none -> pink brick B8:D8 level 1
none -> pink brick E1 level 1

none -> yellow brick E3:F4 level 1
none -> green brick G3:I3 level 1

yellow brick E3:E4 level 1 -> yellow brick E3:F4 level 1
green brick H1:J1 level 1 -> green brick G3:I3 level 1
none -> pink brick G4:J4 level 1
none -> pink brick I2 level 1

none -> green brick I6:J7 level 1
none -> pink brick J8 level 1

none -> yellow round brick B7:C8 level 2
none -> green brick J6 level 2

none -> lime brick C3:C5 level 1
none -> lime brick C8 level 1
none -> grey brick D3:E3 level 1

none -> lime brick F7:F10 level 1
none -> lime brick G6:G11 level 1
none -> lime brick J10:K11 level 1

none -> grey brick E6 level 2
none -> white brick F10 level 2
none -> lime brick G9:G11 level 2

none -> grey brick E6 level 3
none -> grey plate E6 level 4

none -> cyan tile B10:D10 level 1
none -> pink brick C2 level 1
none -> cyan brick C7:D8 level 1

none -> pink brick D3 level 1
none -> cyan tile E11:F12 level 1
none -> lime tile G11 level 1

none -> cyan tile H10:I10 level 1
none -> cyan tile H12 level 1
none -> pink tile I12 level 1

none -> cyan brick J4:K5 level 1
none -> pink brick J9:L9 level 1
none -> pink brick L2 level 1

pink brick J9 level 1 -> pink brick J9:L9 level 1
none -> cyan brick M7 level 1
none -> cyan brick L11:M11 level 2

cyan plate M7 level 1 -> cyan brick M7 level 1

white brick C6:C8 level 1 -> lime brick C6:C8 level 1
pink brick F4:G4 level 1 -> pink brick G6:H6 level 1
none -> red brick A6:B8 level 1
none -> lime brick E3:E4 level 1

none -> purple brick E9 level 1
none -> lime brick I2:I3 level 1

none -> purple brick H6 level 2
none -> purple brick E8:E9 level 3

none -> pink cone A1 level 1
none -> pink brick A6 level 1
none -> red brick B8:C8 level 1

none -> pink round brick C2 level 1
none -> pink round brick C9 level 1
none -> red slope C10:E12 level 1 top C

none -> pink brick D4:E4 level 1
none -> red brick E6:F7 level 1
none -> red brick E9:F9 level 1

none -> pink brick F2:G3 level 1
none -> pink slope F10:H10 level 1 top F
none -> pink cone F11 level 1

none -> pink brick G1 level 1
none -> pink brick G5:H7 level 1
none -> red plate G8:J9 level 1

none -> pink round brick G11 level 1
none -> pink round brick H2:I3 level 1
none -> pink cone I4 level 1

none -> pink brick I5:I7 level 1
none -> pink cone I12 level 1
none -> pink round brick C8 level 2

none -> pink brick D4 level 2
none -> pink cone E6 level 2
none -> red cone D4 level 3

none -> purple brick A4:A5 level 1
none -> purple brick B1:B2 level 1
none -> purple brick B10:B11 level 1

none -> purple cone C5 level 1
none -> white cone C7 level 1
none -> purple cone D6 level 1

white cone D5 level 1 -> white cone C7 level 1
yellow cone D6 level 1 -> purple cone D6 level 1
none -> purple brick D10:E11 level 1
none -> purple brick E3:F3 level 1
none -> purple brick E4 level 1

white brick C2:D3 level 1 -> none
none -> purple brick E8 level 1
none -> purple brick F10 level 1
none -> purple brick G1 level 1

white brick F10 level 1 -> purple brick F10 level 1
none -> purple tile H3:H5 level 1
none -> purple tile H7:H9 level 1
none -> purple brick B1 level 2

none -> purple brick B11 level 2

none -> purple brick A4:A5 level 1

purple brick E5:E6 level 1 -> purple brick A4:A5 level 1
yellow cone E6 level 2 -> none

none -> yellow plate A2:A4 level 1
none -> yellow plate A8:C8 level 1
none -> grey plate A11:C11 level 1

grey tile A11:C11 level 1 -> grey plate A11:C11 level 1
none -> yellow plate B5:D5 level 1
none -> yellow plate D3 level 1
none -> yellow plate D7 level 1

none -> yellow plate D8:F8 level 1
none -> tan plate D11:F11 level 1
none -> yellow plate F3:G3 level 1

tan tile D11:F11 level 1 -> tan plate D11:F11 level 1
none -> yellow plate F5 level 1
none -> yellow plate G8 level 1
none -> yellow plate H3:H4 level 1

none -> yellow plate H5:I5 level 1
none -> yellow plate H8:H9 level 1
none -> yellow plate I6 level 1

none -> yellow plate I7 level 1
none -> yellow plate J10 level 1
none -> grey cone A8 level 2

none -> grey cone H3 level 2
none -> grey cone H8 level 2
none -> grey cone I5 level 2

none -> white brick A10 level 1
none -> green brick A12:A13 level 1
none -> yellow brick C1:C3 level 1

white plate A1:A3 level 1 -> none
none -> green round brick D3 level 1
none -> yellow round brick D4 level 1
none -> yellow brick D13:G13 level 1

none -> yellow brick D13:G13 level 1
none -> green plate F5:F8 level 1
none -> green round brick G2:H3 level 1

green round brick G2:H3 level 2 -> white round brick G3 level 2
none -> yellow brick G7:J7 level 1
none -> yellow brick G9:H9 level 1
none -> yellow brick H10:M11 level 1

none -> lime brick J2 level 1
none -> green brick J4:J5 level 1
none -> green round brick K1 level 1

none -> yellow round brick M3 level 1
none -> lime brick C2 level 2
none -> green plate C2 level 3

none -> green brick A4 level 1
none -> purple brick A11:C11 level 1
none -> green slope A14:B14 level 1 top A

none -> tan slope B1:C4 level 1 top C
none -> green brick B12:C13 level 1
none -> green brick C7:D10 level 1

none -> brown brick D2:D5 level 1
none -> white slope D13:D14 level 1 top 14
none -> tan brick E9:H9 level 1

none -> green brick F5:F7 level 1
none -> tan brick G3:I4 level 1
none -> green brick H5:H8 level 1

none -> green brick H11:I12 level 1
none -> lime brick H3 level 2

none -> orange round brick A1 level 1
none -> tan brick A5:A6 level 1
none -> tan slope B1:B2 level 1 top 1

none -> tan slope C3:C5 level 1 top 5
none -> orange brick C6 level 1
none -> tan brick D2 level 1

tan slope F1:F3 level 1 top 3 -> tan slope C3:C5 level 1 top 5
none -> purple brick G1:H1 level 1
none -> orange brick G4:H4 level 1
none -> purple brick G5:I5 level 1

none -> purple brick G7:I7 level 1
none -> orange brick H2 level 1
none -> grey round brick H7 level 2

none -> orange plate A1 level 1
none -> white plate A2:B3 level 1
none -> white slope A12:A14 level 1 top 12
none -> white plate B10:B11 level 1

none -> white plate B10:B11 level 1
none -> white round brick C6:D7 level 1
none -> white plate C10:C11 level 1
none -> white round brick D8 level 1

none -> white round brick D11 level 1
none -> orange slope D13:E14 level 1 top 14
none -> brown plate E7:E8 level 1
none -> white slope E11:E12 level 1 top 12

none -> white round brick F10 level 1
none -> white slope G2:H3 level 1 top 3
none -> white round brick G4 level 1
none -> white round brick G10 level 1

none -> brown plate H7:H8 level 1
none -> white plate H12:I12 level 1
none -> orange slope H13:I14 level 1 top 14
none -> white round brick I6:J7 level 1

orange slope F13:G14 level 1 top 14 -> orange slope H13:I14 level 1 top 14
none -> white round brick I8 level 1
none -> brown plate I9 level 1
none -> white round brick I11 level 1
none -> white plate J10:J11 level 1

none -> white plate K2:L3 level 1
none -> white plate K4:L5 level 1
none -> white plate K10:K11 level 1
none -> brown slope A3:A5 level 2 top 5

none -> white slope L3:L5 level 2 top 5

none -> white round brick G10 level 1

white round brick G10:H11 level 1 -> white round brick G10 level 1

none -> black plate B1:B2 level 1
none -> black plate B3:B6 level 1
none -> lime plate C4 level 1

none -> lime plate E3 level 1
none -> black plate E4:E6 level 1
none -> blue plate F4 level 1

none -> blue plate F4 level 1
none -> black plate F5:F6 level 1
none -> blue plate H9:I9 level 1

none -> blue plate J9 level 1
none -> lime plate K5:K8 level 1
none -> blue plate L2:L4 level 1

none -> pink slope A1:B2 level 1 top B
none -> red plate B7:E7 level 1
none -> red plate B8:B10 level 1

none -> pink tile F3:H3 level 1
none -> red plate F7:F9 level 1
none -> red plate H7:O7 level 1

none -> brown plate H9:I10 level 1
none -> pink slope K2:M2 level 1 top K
______________________________
TASK DIRECTIONS: From the data above, return every line from the line that has "none -> brown plate H7:H8 level 1" up to and including the line that has "none -> black plate B3:B6 level 1", exactly.

SOLUTION TO THIS TASK:
none -> brown plate H7:H8 level 1
none -> white plate H12:I12 level 1
none -> orange slope H13:I14 level 1 top 14
none -> white round brick I6:J7 level 1

orange slope F13:G14 level 1 top 14 -> orange slope H13:I14 level 1 top 14
none -> white round brick I8 level 1
none -> brown plate I9 level 1
none -> white round brick I11 level 1
none -> white plate J10:J11 level 1

none -> white plate K2:L3 level 1
none -> white plate K4:L5 level 1
none -> white plate K10:K11 level 1
none -> brown slope A3:A5 level 2 top 5

none -> white slope L3:L5 level 2 top 5

none -> white round brick G10 level 1

white round brick G10:H11 level 1 -> white round brick G10 level 1

none -> black plate B1:B2 level 1
none -> black plate B3:B6 level 1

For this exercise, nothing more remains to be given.